*Your instructions*: Taking the listing below, restate word for word each line from the line with "(411, 258) = (592, 379): orange" to the line with "(737, 556) = (125, 452): pink", ends included, and stop there.

BEGIN

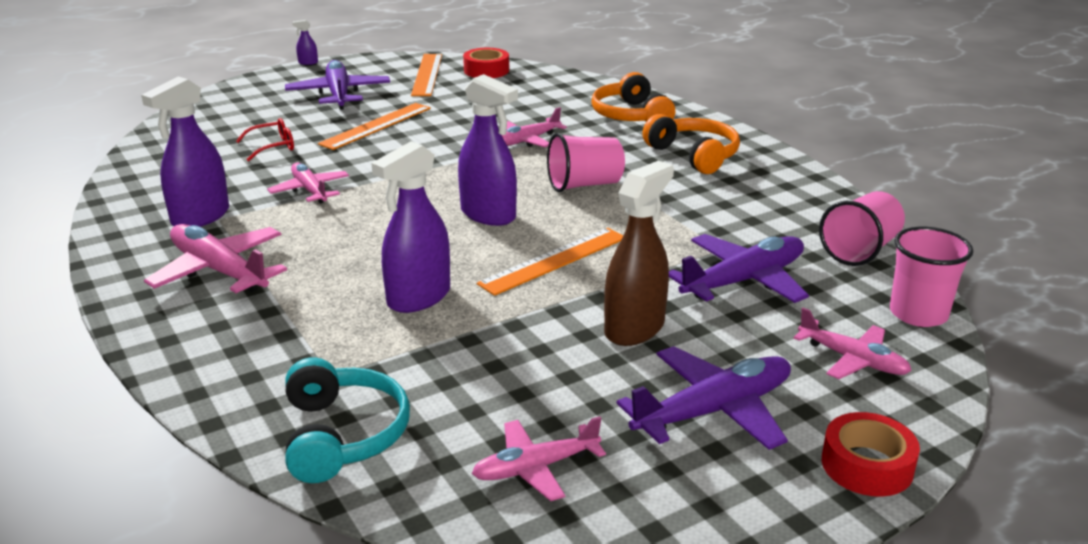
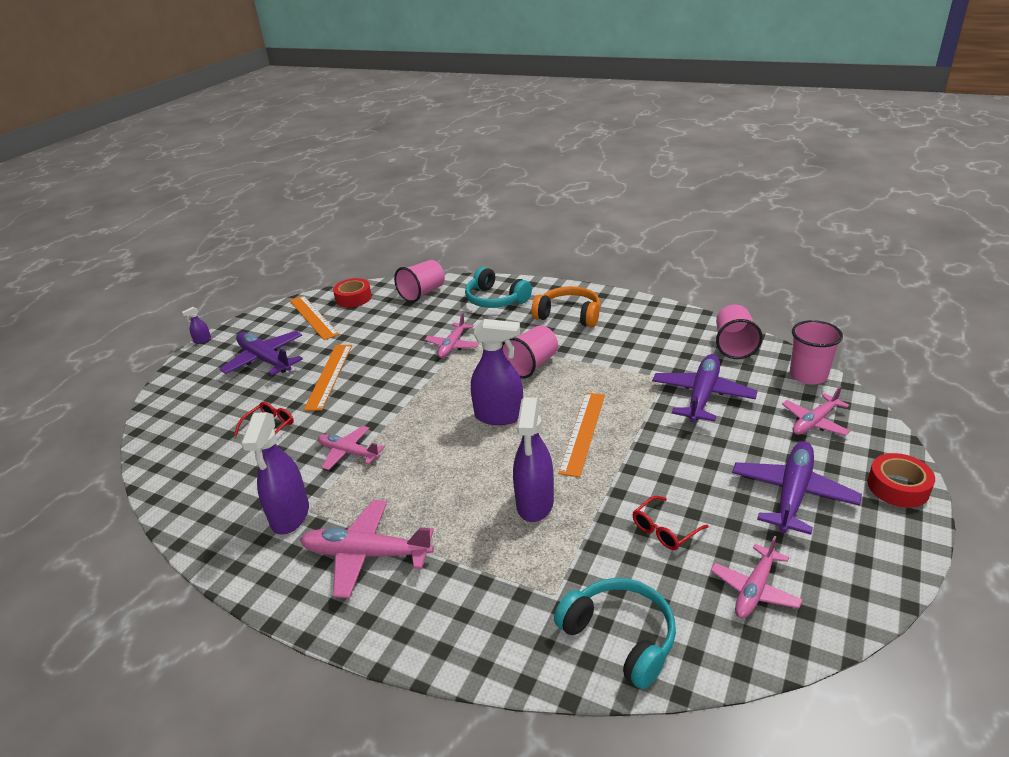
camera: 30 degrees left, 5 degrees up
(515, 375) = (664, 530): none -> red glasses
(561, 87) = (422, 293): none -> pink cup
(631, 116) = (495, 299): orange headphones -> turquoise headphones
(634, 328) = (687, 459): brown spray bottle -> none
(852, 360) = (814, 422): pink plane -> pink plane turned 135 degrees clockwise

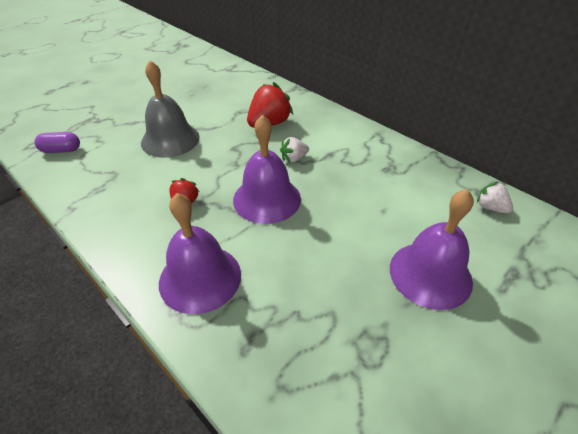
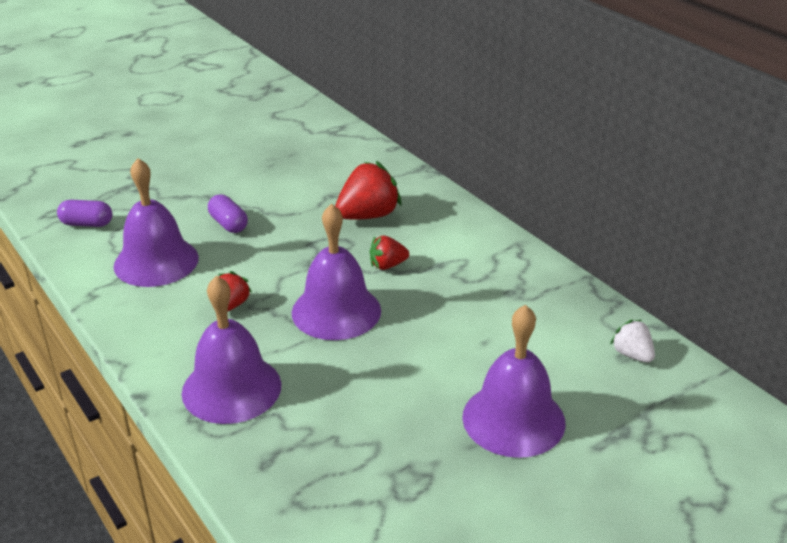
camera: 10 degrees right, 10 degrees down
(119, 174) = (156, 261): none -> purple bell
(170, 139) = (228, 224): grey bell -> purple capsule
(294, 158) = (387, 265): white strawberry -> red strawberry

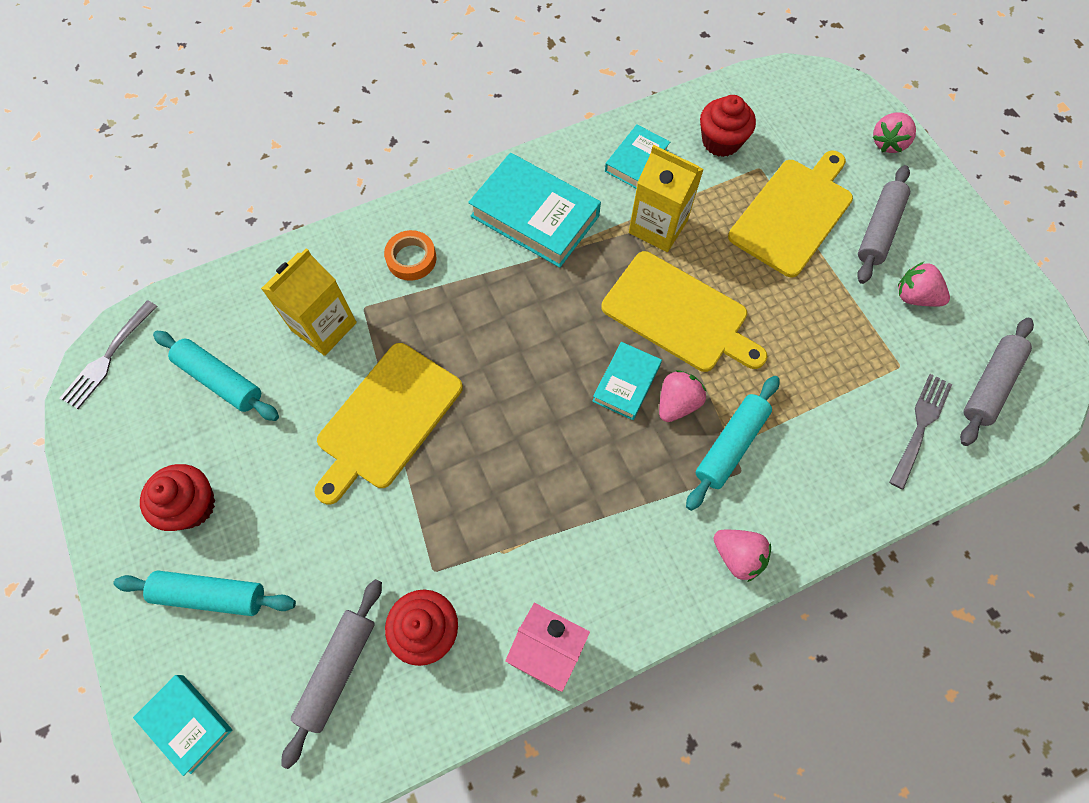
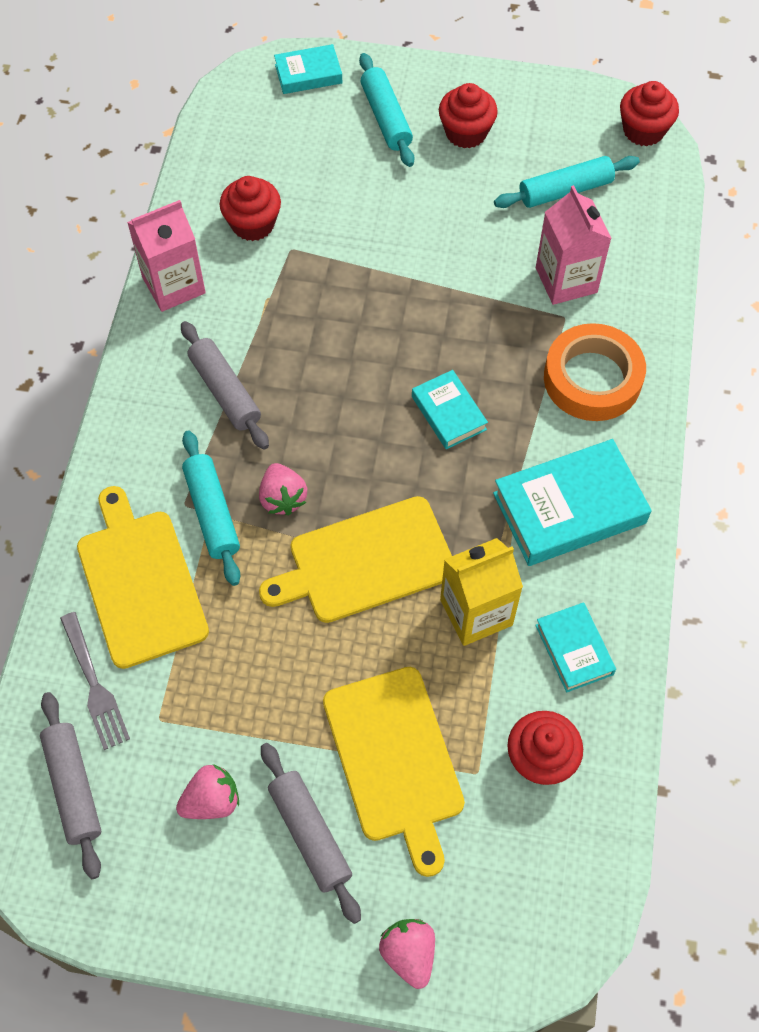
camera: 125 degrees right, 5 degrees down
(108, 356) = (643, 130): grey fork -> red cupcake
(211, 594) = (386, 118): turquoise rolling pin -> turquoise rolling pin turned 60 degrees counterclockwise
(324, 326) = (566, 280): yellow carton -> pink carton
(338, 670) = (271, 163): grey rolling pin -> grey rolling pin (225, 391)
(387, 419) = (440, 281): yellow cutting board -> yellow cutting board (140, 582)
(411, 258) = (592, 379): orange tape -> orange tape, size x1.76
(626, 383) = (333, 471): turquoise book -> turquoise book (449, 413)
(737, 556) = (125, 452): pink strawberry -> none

END
BEGIN

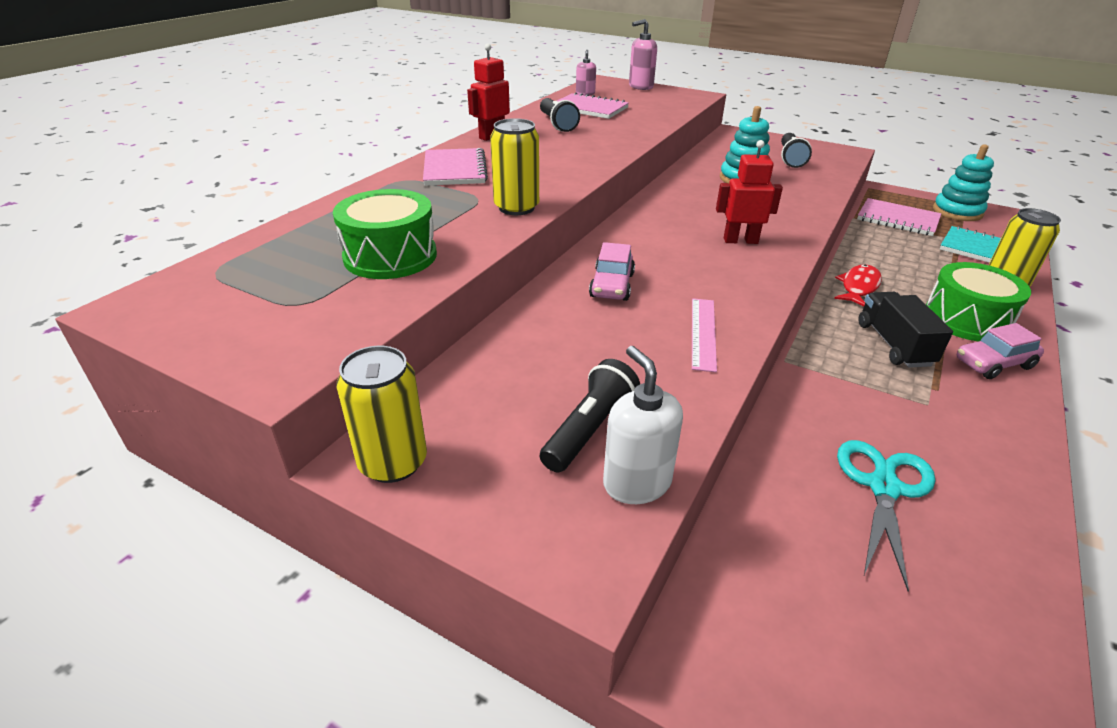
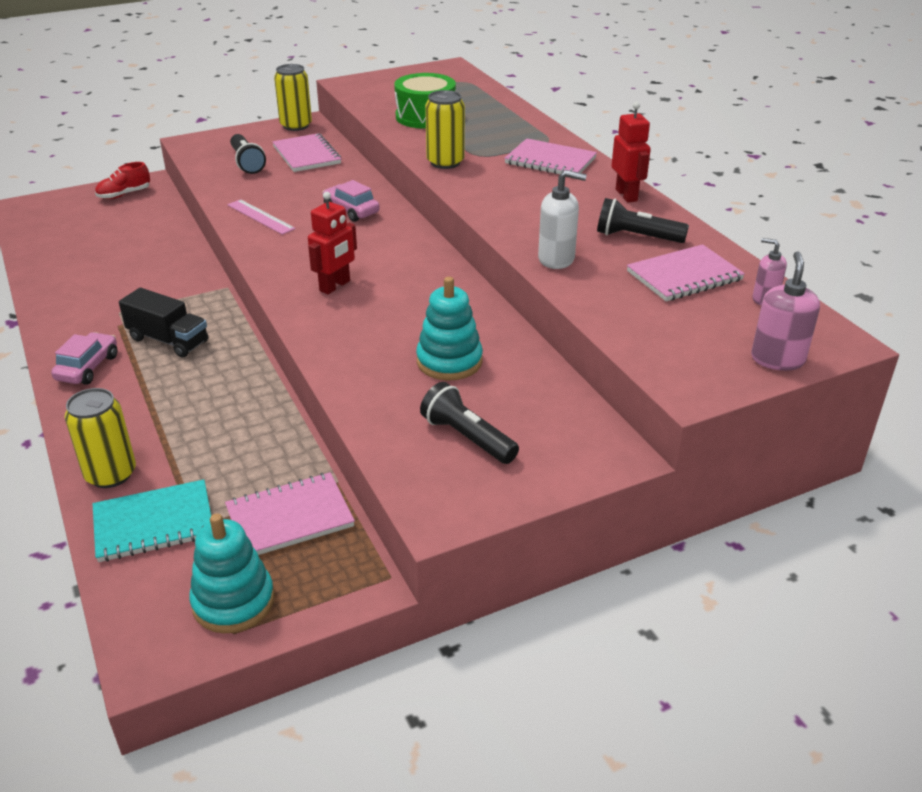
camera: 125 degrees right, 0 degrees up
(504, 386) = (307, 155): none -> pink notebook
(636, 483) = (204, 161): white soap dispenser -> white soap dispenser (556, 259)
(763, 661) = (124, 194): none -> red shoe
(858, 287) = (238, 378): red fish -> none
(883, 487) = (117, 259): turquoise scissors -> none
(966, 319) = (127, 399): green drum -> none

END

*Response to this exercise*:
(411, 258) = (592, 379): orange tape -> orange tape, size x1.76
(626, 383) = (333, 471): turquoise book -> turquoise book (449, 413)
(737, 556) = (125, 452): pink strawberry -> none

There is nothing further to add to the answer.